◆ Object state change records
..............................

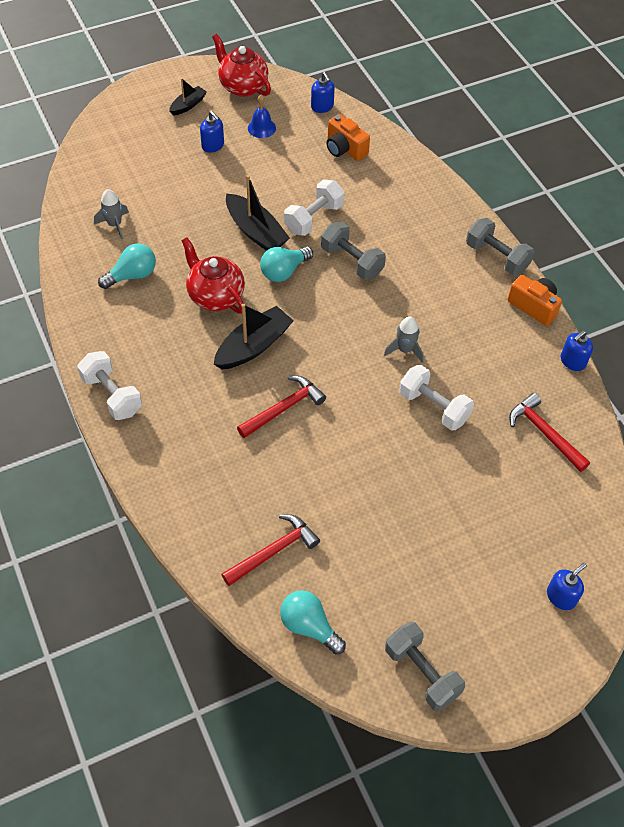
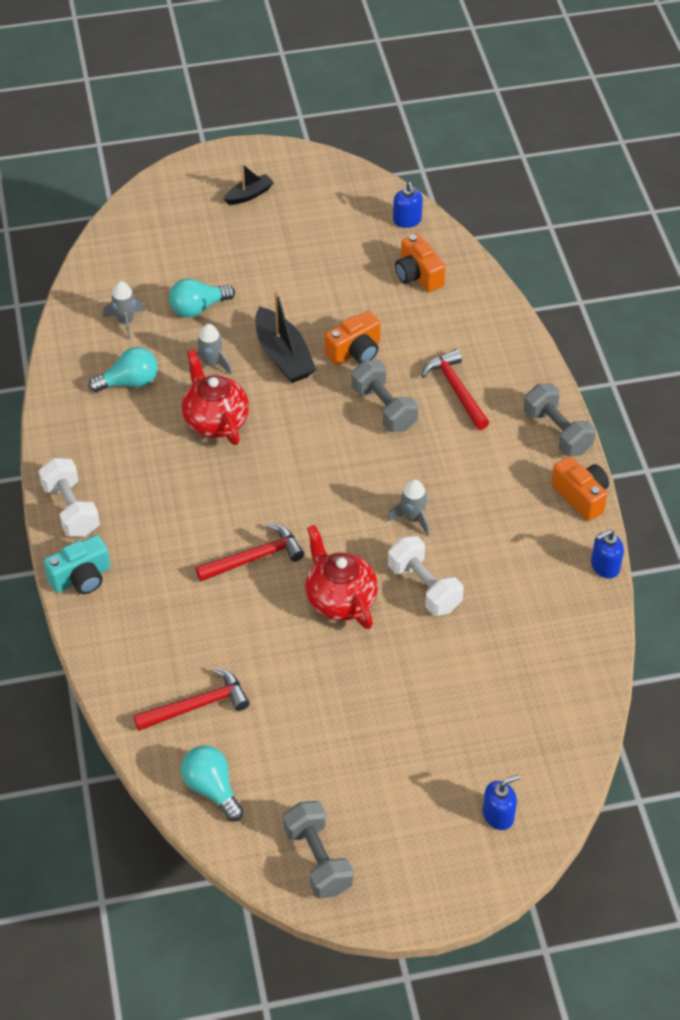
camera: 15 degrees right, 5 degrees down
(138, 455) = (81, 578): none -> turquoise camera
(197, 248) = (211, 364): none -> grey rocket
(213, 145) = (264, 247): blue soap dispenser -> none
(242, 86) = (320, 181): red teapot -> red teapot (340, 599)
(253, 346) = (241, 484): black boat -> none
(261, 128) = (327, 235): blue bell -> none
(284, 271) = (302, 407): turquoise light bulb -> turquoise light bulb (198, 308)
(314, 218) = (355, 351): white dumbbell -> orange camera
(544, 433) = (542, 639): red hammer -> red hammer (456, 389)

..............................

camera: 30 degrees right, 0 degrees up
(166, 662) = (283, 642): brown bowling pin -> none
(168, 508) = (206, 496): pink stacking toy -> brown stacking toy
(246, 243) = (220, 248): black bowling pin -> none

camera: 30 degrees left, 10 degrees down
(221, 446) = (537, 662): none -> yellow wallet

..............................

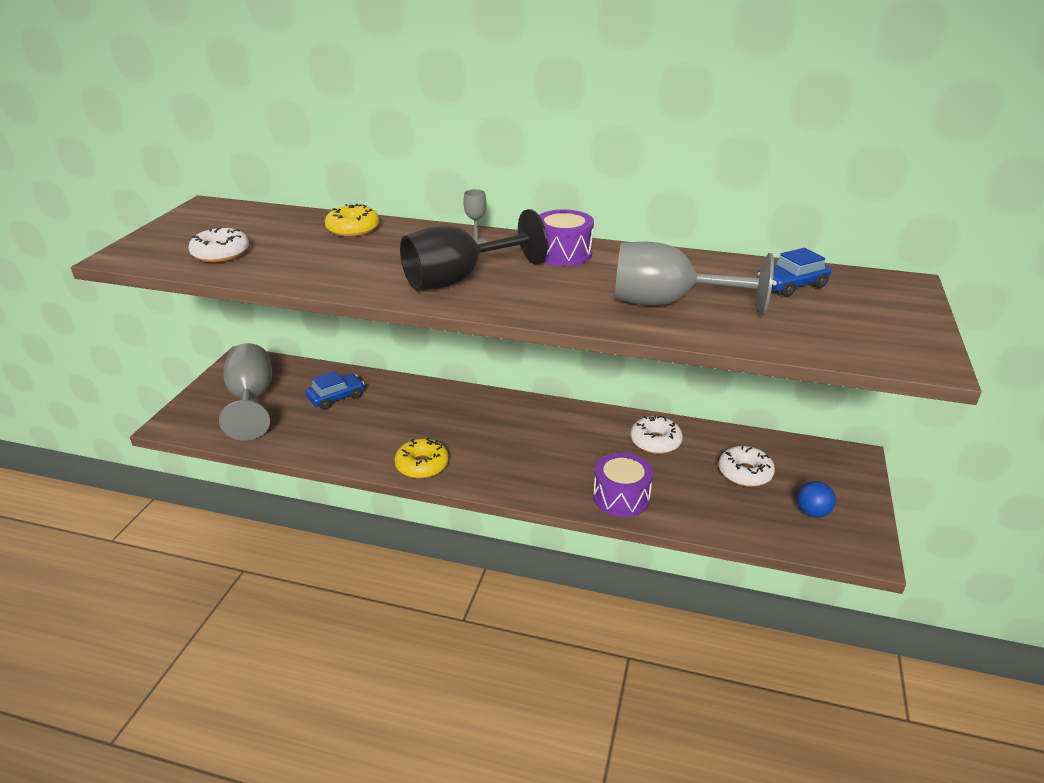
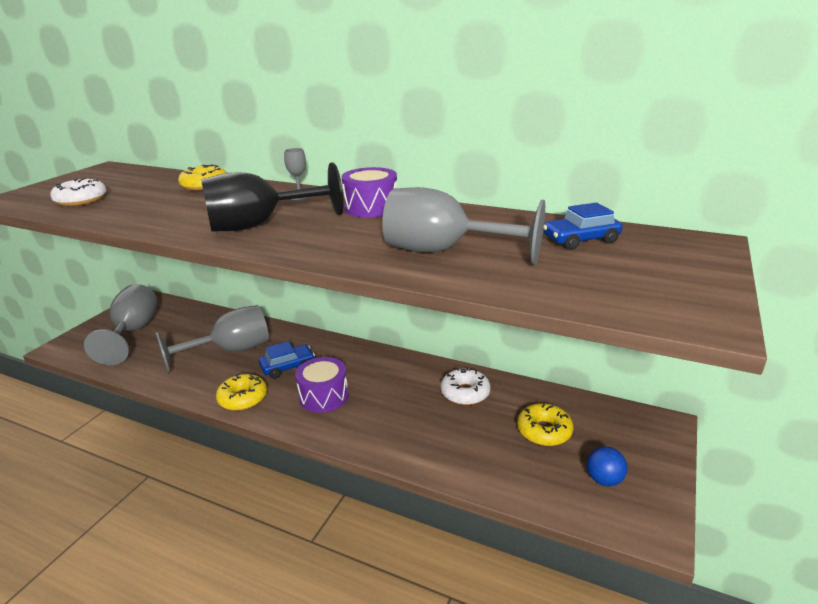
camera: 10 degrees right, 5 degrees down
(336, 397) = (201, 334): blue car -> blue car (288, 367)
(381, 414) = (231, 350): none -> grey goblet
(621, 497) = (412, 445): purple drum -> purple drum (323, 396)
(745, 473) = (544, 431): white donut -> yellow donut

..............................

◆ EXERCISE
Would you copy every line of the entries that includes the word "bowling"?

◆ RESULT FOR THIS TASK
(166, 662) = (283, 642): brown bowling pin -> none
(246, 243) = (220, 248): black bowling pin -> none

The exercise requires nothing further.